== Available records

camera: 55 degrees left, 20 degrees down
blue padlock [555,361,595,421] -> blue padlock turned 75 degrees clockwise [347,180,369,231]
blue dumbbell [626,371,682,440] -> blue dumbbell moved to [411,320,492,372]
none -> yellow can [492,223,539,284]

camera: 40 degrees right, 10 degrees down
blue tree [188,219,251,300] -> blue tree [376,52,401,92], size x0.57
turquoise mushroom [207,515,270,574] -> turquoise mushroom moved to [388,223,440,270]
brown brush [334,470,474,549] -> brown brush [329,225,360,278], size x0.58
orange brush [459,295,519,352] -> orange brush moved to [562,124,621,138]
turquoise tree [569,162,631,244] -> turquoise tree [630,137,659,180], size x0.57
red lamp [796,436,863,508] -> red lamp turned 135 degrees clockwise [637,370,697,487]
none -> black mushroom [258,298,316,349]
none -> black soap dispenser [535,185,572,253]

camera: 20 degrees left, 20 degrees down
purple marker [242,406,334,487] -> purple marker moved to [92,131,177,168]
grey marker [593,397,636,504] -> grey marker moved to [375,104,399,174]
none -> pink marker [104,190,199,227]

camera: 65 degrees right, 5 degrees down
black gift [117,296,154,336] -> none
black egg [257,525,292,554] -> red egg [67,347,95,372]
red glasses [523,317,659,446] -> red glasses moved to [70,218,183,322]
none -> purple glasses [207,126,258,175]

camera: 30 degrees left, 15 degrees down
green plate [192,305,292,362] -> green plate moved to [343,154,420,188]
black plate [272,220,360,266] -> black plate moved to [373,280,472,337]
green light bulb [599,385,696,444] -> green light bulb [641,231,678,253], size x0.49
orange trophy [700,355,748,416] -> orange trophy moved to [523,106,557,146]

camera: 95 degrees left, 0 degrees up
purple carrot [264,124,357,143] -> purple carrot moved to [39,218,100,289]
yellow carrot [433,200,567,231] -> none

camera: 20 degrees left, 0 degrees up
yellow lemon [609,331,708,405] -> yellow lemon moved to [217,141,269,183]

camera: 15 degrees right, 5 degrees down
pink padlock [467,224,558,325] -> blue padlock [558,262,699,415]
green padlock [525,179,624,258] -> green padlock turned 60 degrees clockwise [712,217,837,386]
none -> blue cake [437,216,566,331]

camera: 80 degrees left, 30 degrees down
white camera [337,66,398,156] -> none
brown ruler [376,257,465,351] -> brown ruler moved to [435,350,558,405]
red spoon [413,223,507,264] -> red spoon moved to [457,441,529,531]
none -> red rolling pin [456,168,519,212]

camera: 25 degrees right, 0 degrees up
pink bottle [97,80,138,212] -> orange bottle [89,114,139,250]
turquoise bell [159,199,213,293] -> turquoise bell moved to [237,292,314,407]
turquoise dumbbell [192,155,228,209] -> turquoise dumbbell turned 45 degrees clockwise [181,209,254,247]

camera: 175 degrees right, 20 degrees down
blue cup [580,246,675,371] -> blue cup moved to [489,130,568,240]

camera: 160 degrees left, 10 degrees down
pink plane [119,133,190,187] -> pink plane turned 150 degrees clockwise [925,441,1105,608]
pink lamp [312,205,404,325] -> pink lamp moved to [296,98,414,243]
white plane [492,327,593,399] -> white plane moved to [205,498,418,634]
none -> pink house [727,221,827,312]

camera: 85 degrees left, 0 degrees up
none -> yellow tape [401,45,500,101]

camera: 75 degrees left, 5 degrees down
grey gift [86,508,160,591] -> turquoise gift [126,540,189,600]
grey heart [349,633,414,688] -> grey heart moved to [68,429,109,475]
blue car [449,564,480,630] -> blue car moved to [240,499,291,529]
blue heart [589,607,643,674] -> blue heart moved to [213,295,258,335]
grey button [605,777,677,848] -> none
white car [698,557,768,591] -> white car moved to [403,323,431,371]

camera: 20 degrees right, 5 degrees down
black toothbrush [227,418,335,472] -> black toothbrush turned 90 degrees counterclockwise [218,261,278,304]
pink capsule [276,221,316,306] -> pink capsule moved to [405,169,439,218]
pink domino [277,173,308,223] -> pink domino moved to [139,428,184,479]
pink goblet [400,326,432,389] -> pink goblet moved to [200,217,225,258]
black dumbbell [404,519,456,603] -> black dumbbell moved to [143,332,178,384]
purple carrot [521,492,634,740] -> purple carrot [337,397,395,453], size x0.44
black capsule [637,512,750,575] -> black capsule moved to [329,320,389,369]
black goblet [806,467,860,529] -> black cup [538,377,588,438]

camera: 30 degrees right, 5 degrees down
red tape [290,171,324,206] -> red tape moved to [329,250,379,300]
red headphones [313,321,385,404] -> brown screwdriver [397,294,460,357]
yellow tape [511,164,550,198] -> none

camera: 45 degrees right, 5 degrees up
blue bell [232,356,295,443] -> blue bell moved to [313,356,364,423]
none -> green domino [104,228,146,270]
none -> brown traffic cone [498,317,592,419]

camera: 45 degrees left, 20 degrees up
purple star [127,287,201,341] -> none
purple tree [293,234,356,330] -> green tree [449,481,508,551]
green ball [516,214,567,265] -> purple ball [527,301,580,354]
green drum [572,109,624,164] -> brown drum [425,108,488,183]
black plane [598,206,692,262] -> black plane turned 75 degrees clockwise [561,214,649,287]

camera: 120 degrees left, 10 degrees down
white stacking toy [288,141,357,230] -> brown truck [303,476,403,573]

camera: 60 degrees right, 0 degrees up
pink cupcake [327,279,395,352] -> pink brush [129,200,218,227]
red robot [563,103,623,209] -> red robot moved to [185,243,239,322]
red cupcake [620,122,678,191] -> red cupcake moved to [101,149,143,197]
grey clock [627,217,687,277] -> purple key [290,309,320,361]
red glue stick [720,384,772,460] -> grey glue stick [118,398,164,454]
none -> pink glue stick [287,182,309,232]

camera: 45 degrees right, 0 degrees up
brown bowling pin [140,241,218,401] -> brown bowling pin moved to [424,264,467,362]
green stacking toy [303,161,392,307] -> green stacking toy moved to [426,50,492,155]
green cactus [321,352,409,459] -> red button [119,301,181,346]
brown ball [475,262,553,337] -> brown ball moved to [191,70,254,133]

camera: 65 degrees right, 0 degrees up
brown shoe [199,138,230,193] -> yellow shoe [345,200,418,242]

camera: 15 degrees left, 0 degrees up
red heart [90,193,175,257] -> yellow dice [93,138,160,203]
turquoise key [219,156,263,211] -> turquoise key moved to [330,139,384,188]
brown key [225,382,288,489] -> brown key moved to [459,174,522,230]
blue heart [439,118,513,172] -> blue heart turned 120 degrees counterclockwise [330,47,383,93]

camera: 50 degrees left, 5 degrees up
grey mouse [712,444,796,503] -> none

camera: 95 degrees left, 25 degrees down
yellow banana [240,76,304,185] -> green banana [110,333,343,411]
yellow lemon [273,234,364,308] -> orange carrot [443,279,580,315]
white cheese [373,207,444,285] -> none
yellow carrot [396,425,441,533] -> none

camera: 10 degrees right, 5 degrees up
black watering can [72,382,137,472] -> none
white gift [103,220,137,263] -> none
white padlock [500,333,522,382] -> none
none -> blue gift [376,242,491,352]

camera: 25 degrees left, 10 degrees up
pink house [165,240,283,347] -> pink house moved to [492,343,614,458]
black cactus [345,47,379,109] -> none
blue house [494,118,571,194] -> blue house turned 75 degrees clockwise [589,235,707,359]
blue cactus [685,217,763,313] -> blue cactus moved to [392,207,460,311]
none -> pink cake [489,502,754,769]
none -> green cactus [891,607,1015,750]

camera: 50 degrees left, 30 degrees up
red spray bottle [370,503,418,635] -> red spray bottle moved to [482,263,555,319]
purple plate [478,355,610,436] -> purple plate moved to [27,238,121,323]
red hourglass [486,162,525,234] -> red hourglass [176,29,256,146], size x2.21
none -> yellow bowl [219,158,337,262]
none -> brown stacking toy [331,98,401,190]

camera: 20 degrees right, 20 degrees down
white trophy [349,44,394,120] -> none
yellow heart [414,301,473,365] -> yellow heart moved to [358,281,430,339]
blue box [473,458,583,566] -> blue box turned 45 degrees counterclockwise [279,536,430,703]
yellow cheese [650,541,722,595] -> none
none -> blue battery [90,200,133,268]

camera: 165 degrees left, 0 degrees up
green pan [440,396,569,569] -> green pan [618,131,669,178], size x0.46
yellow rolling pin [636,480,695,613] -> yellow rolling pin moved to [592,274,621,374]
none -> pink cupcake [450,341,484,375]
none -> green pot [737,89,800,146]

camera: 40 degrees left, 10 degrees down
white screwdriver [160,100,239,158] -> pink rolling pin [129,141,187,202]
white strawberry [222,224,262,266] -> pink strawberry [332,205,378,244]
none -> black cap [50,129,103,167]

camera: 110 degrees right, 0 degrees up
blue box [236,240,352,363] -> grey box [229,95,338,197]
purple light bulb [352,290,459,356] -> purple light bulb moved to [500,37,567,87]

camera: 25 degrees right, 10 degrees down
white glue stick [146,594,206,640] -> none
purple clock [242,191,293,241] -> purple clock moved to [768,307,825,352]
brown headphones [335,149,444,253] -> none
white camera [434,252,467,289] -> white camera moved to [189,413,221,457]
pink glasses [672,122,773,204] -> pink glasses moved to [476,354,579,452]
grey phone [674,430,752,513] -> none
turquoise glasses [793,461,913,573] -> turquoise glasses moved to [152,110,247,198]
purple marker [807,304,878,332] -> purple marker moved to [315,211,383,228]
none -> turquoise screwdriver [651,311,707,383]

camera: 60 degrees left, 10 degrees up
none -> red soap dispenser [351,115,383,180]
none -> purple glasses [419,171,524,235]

====

> To do: I would like you to report every line in the listing above that contains "plate".

> Task solution:
green plate [192,305,292,362] -> green plate moved to [343,154,420,188]
black plate [272,220,360,266] -> black plate moved to [373,280,472,337]
purple plate [478,355,610,436] -> purple plate moved to [27,238,121,323]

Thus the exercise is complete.